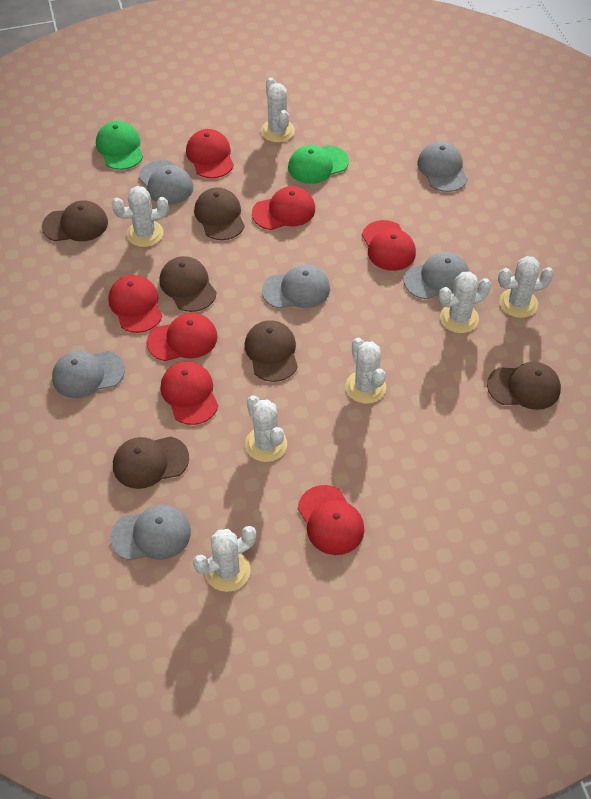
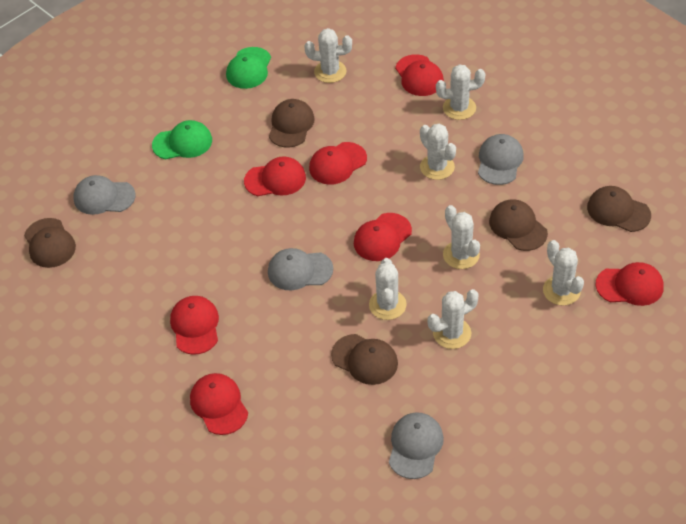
brown cap: 6 -> 5
grey cap: 6 -> 4

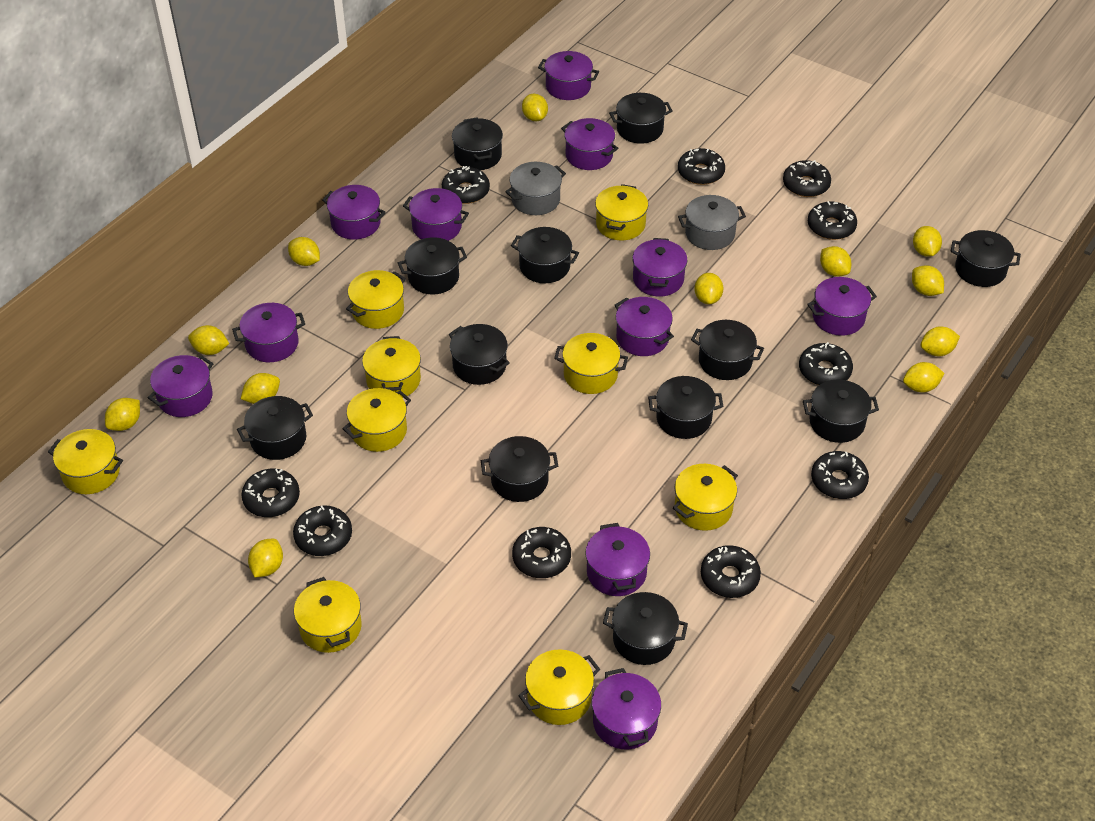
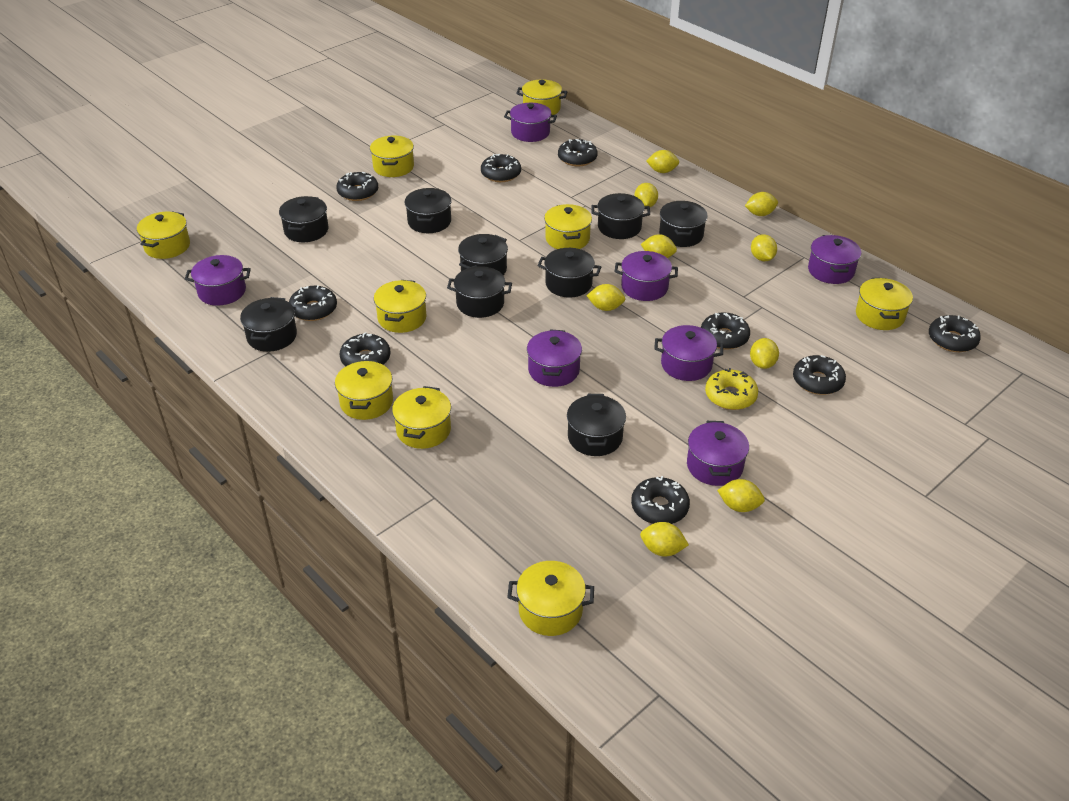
black donut: 10 -> 9
black pot: 12 -> 9
grey pot: 2 -> 0
purple pot: 11 -> 7
yellow donut: 0 -> 1
yellow lemon: 12 -> 9

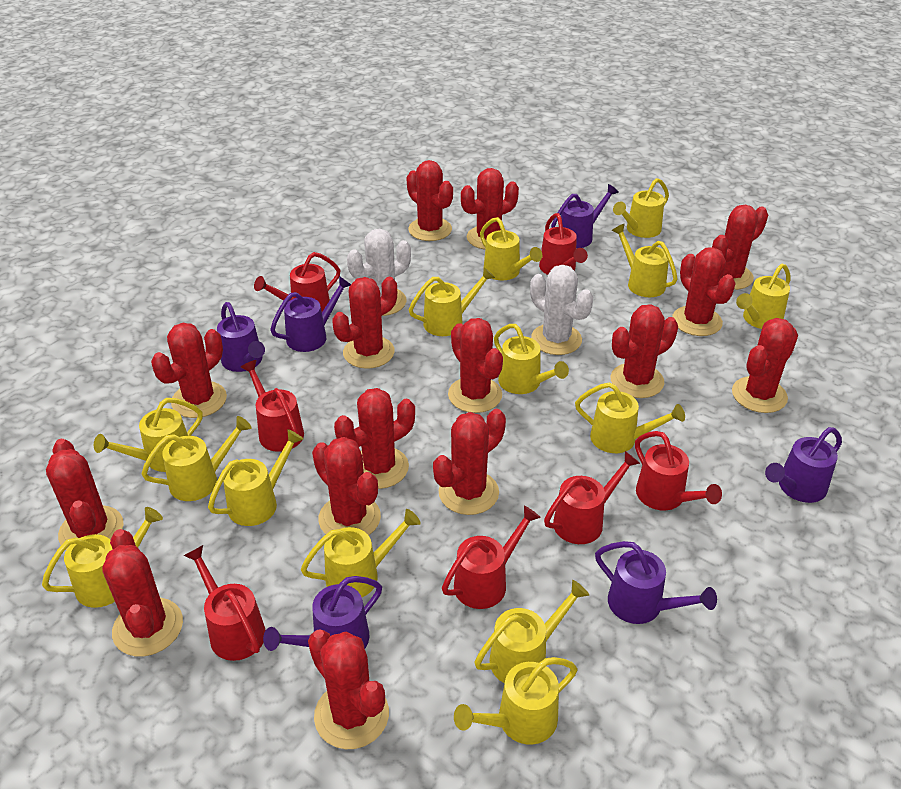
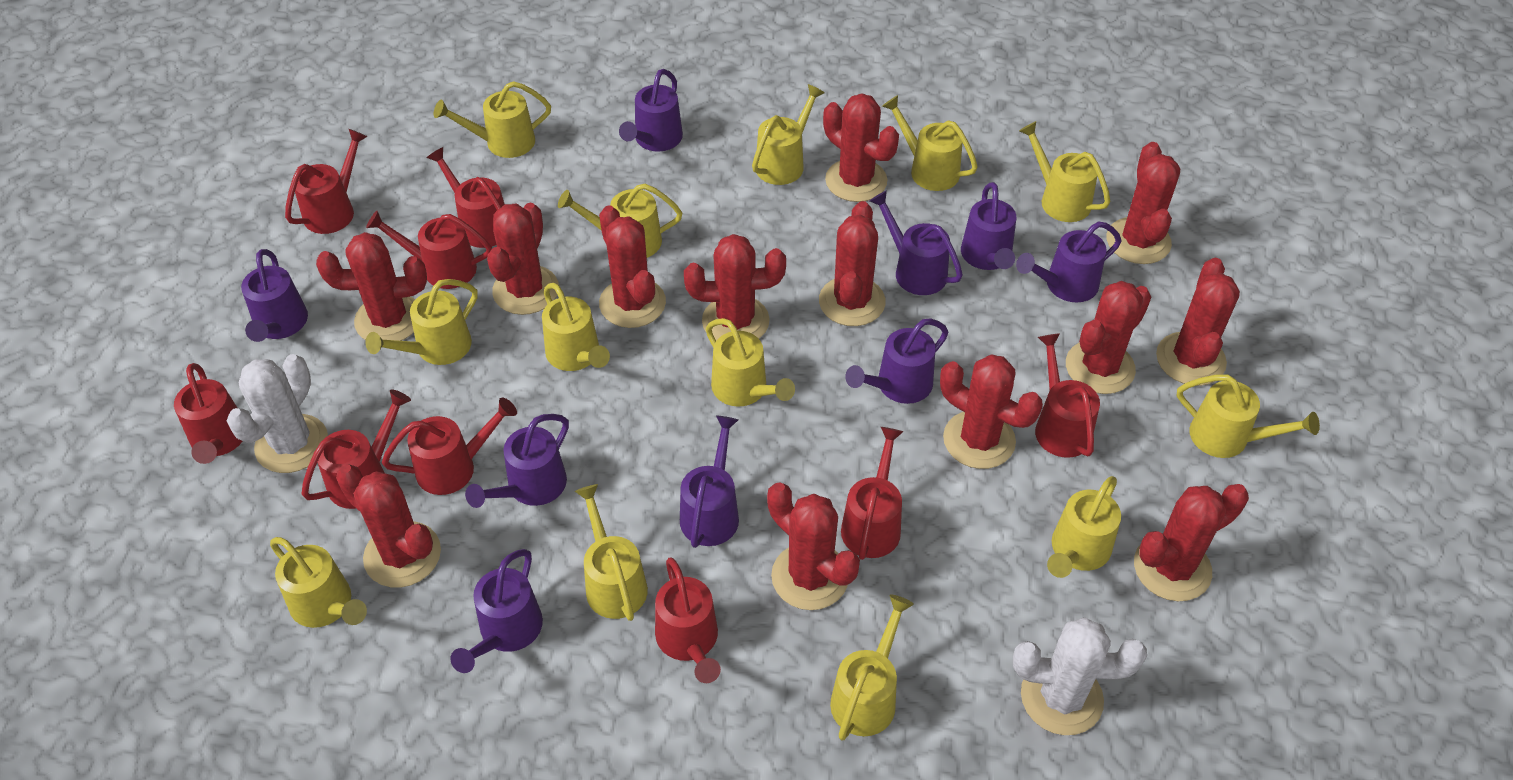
purple watering can: 6 -> 9
red cactus: 15 -> 13
red watering can: 7 -> 9
yellow watering can: 14 -> 13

+===+

Over the whole of the material above, count the lines that contain the word "watering"; give only the number.

■ **Response area**
3